- **Data entries**
####################

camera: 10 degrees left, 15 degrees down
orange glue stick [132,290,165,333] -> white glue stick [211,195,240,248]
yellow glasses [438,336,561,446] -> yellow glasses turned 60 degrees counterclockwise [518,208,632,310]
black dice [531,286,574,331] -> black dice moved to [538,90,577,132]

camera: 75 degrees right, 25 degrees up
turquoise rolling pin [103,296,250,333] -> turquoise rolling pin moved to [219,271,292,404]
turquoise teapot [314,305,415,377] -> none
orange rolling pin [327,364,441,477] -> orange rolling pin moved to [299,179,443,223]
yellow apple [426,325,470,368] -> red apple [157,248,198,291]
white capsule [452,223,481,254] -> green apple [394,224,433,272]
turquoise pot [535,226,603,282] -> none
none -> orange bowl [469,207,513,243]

####################

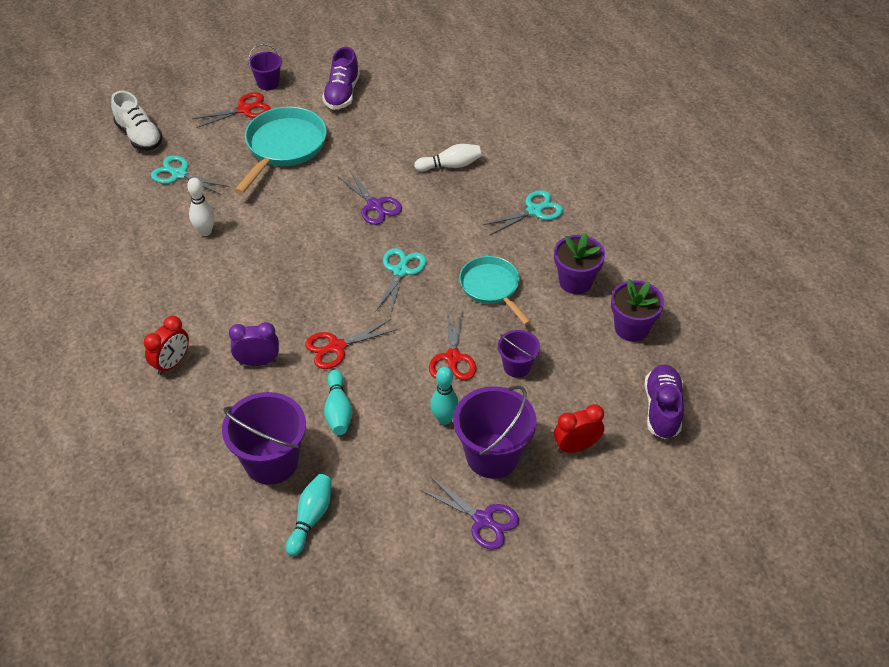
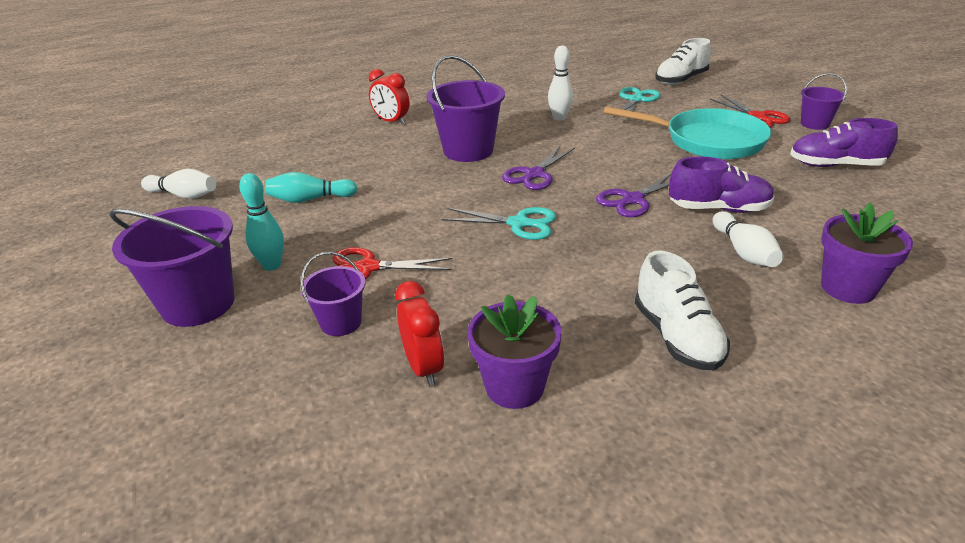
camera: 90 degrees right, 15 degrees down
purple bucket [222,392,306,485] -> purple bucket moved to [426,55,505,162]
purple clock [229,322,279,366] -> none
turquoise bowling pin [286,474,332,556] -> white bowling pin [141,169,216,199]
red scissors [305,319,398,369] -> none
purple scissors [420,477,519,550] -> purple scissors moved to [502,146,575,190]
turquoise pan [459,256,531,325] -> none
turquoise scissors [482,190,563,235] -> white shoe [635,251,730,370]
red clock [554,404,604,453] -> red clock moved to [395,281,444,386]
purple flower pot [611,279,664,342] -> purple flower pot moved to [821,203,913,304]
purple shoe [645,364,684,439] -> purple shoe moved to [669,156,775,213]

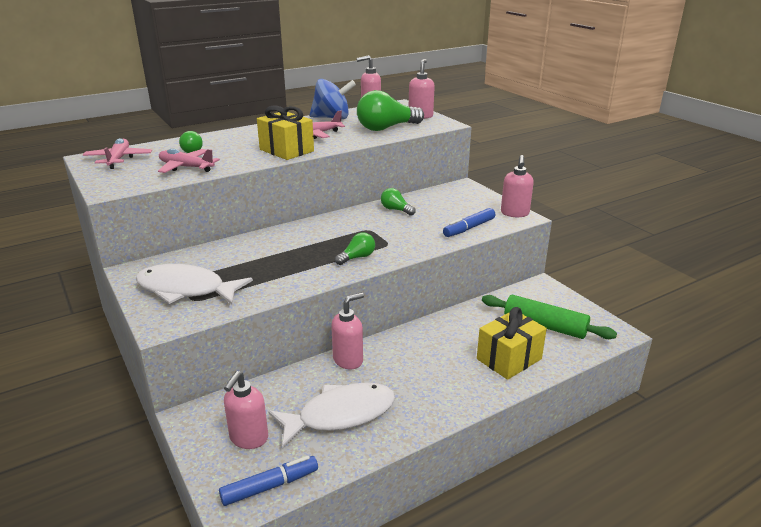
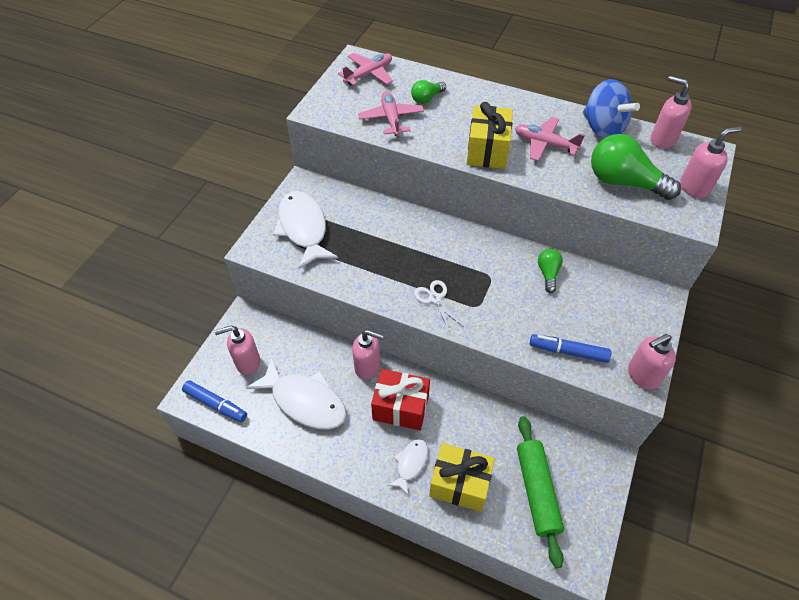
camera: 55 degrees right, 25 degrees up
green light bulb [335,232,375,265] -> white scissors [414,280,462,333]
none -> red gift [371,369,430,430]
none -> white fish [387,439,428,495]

####################

- **Aim of the exercise**
Starting at the line that contains "orange glue stick" and stopping after the line that contains "none -> orange bowl [469,207,513,243]", write out every line exactly as it appears above, and no other line.

- **Result for this task**
orange glue stick [132,290,165,333] -> white glue stick [211,195,240,248]
yellow glasses [438,336,561,446] -> yellow glasses turned 60 degrees counterclockwise [518,208,632,310]
black dice [531,286,574,331] -> black dice moved to [538,90,577,132]

camera: 75 degrees right, 25 degrees up
turquoise rolling pin [103,296,250,333] -> turquoise rolling pin moved to [219,271,292,404]
turquoise teapot [314,305,415,377] -> none
orange rolling pin [327,364,441,477] -> orange rolling pin moved to [299,179,443,223]
yellow apple [426,325,470,368] -> red apple [157,248,198,291]
white capsule [452,223,481,254] -> green apple [394,224,433,272]
turquoise pot [535,226,603,282] -> none
none -> orange bowl [469,207,513,243]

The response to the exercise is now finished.